ACTIVITY:
With the images excluded, set down every line of the listing below exactly.

MATERIAL PROVIDED:
################

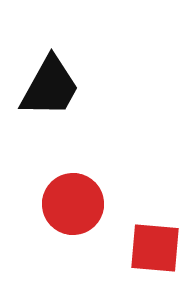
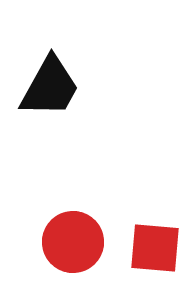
red circle: moved 38 px down
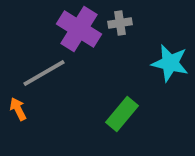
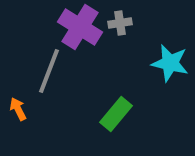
purple cross: moved 1 px right, 2 px up
gray line: moved 5 px right, 2 px up; rotated 39 degrees counterclockwise
green rectangle: moved 6 px left
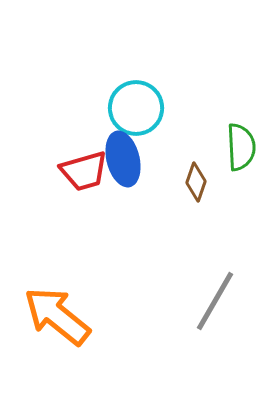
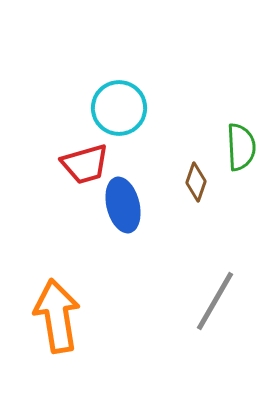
cyan circle: moved 17 px left
blue ellipse: moved 46 px down
red trapezoid: moved 1 px right, 7 px up
orange arrow: rotated 42 degrees clockwise
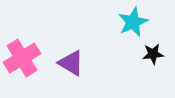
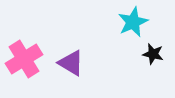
black star: rotated 20 degrees clockwise
pink cross: moved 2 px right, 1 px down
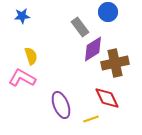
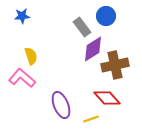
blue circle: moved 2 px left, 4 px down
gray rectangle: moved 2 px right
brown cross: moved 2 px down
pink L-shape: rotated 12 degrees clockwise
red diamond: rotated 16 degrees counterclockwise
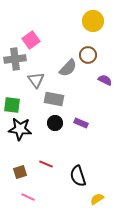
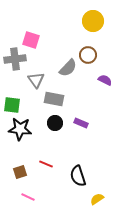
pink square: rotated 36 degrees counterclockwise
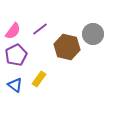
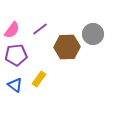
pink semicircle: moved 1 px left, 1 px up
brown hexagon: rotated 15 degrees counterclockwise
purple pentagon: rotated 20 degrees clockwise
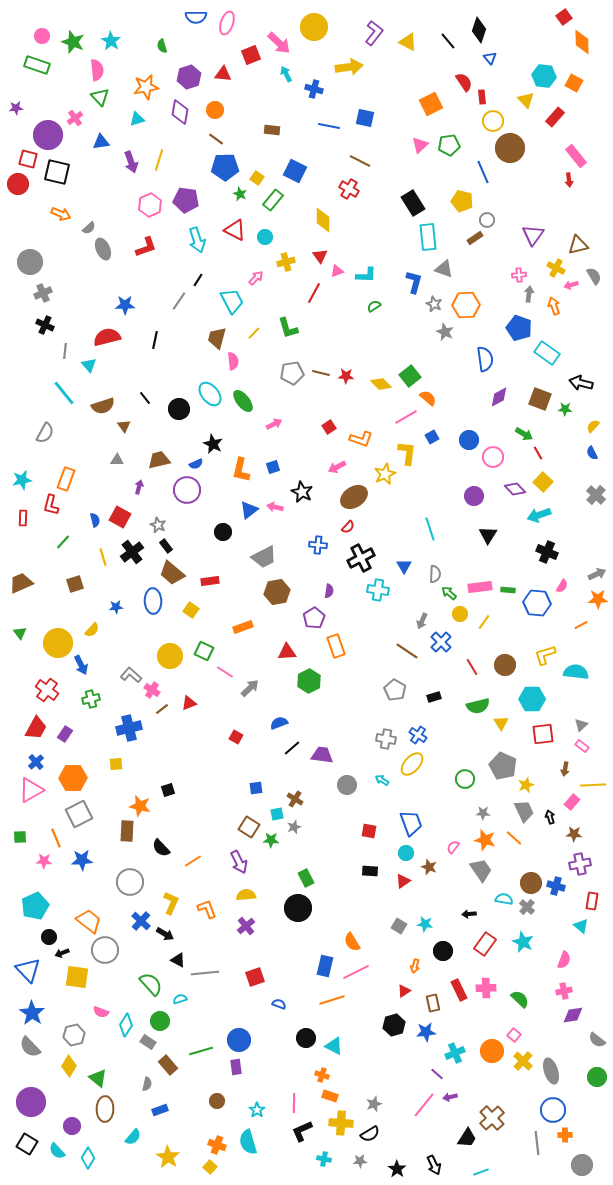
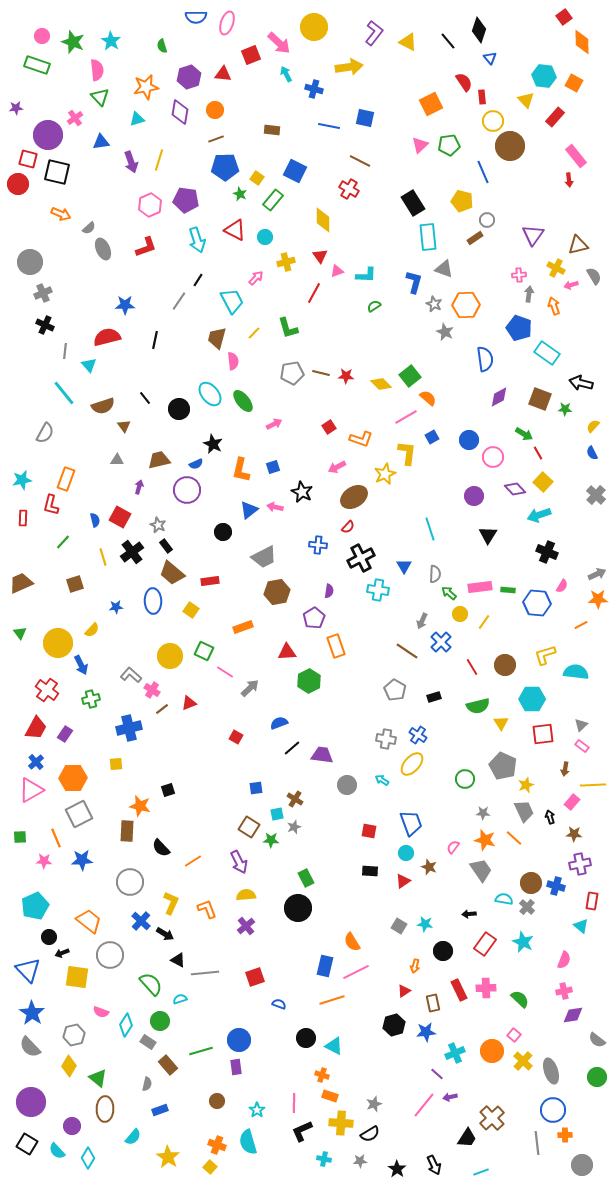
brown line at (216, 139): rotated 56 degrees counterclockwise
brown circle at (510, 148): moved 2 px up
gray circle at (105, 950): moved 5 px right, 5 px down
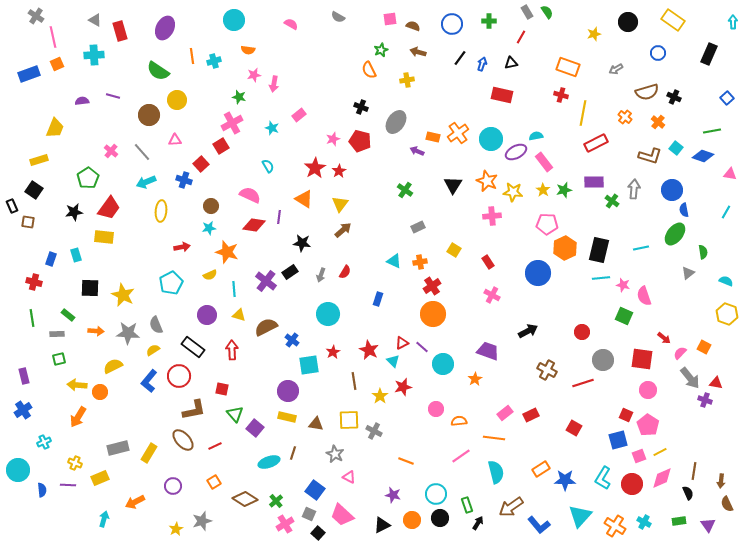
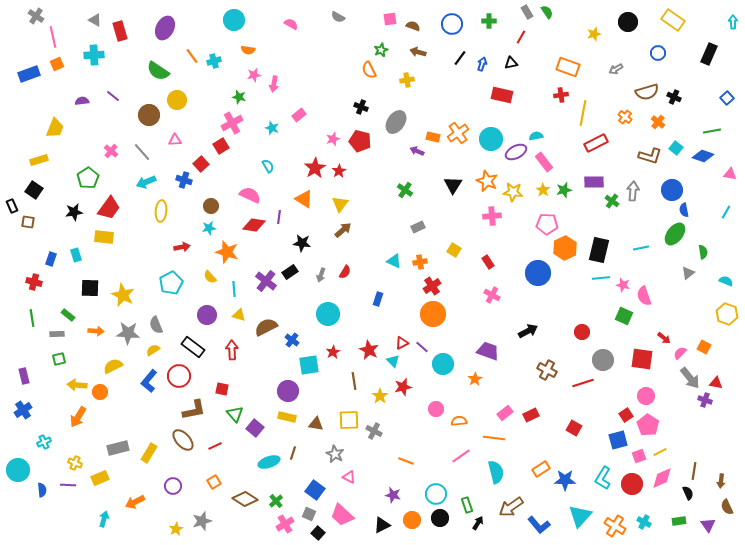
orange line at (192, 56): rotated 28 degrees counterclockwise
red cross at (561, 95): rotated 24 degrees counterclockwise
purple line at (113, 96): rotated 24 degrees clockwise
gray arrow at (634, 189): moved 1 px left, 2 px down
yellow semicircle at (210, 275): moved 2 px down; rotated 72 degrees clockwise
pink circle at (648, 390): moved 2 px left, 6 px down
red square at (626, 415): rotated 32 degrees clockwise
brown semicircle at (727, 504): moved 3 px down
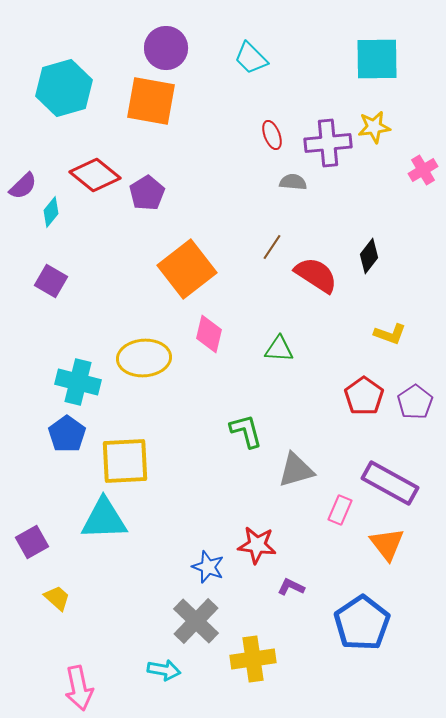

################

ANSWER BOX:
red circle: moved 38 px down
purple cross: moved 1 px right, 2 px up
gray line: moved 5 px right, 2 px up; rotated 39 degrees counterclockwise
green rectangle: moved 6 px left
cyan circle: moved 17 px left
blue ellipse: moved 46 px down
red trapezoid: moved 1 px right, 7 px up
orange arrow: rotated 42 degrees clockwise
black star: rotated 20 degrees clockwise
pink cross: moved 2 px right, 1 px down
blue circle: moved 2 px left, 4 px down
gray rectangle: moved 2 px right
brown cross: moved 2 px down
pink L-shape: rotated 12 degrees clockwise
red diamond: rotated 16 degrees counterclockwise
pink square: rotated 36 degrees counterclockwise
pink semicircle: moved 1 px left, 1 px up
brown hexagon: rotated 15 degrees counterclockwise
purple pentagon: rotated 20 degrees clockwise
brown line at (216, 139): rotated 56 degrees counterclockwise
brown circle at (510, 148): moved 2 px up
gray circle at (105, 950): moved 5 px right, 5 px down
orange line at (192, 56): rotated 28 degrees counterclockwise
red cross at (561, 95): rotated 24 degrees counterclockwise
purple line at (113, 96): rotated 24 degrees clockwise
gray arrow at (634, 189): moved 1 px left, 2 px down
yellow semicircle at (210, 275): moved 2 px down; rotated 72 degrees clockwise
pink circle at (648, 390): moved 2 px left, 6 px down
red square at (626, 415): rotated 32 degrees clockwise
brown semicircle at (727, 504): moved 3 px down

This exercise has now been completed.